__Directions for this task__.
Copy out each line of the data that contains "semicircle".

__Extracted data__.

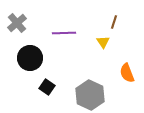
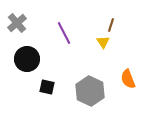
brown line: moved 3 px left, 3 px down
purple line: rotated 65 degrees clockwise
black circle: moved 3 px left, 1 px down
orange semicircle: moved 1 px right, 6 px down
black square: rotated 21 degrees counterclockwise
gray hexagon: moved 4 px up
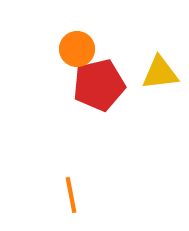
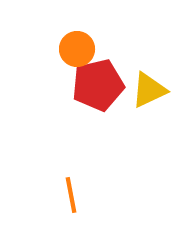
yellow triangle: moved 11 px left, 17 px down; rotated 18 degrees counterclockwise
red pentagon: moved 1 px left
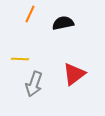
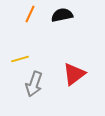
black semicircle: moved 1 px left, 8 px up
yellow line: rotated 18 degrees counterclockwise
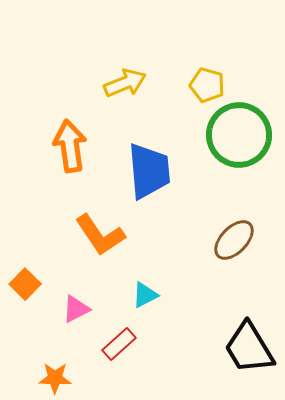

__Response for this exercise__.
orange semicircle: moved 1 px right, 6 px down
black semicircle: moved 1 px left, 8 px up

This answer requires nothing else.